Data provided:
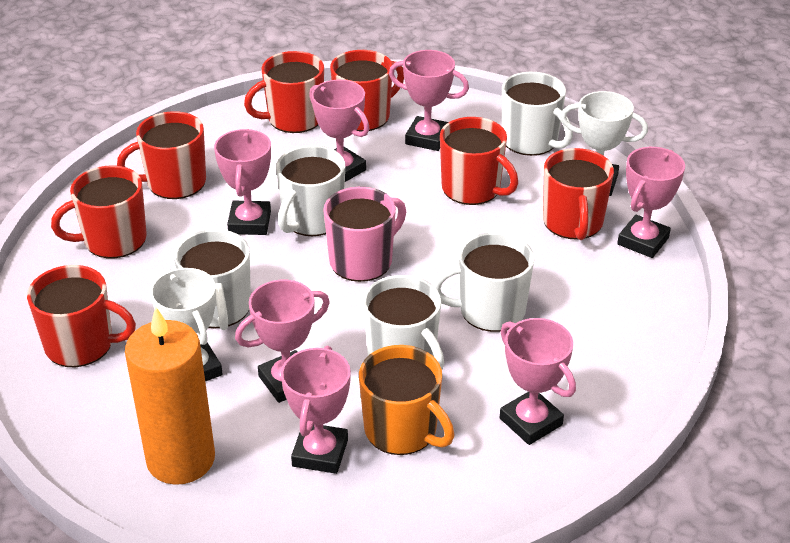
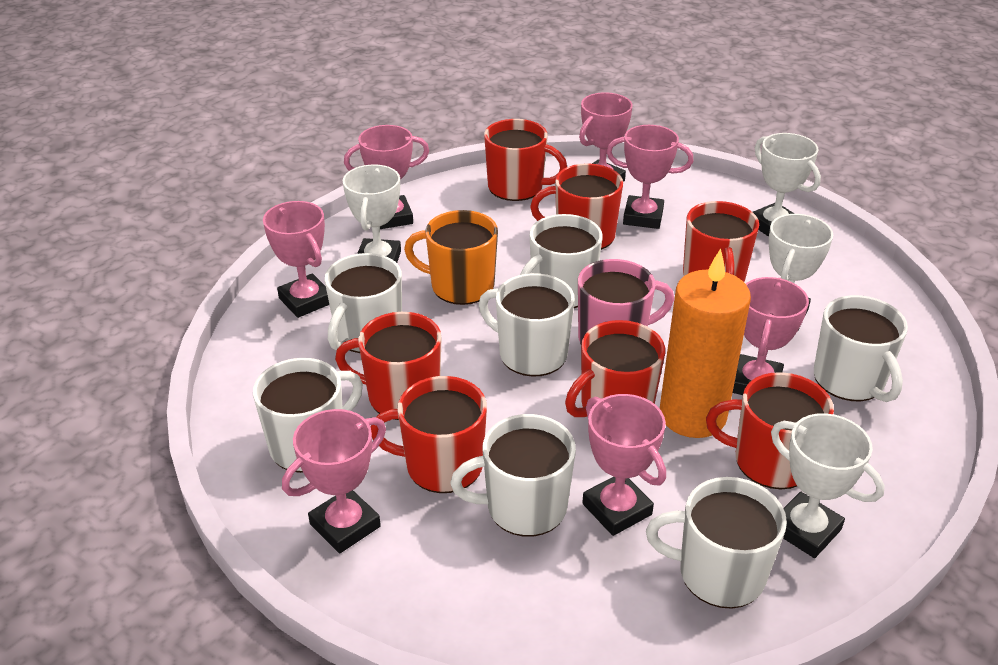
white mug: 5 -> 7
white trophy: 2 -> 4

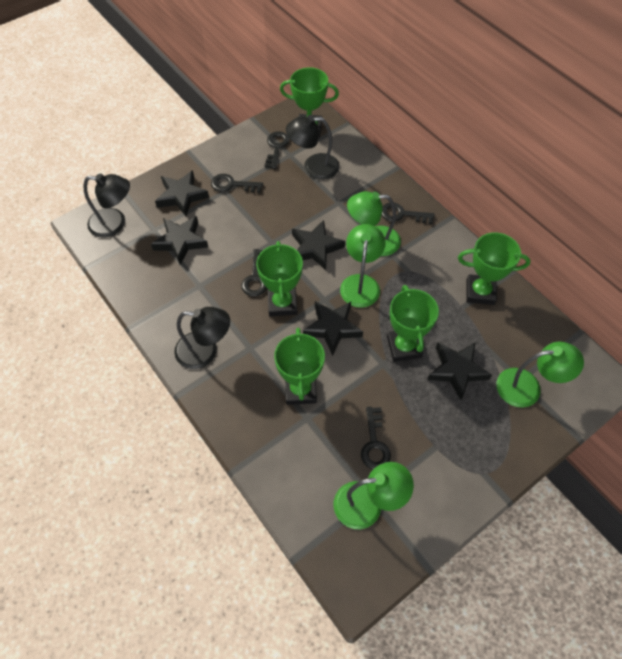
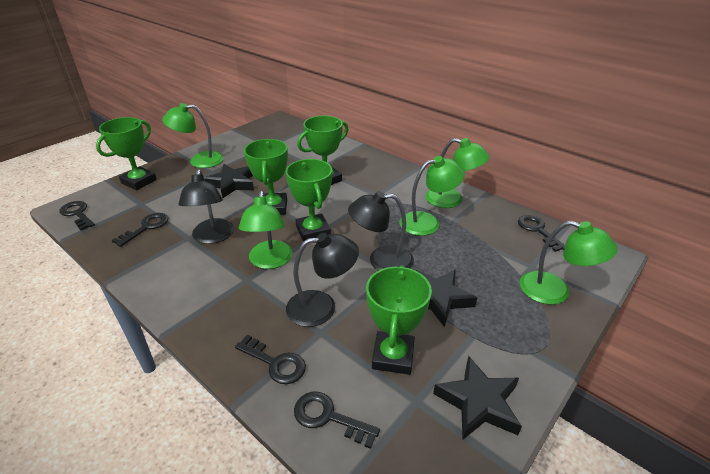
black star: 5 -> 3
green lamp: 4 -> 5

Task statement: The answer must be the full listing retyped exactly, with no pictures in it.

Response for this exercise:
white mug: 5 -> 7
white trophy: 2 -> 4

black star: 5 -> 3
green lamp: 4 -> 5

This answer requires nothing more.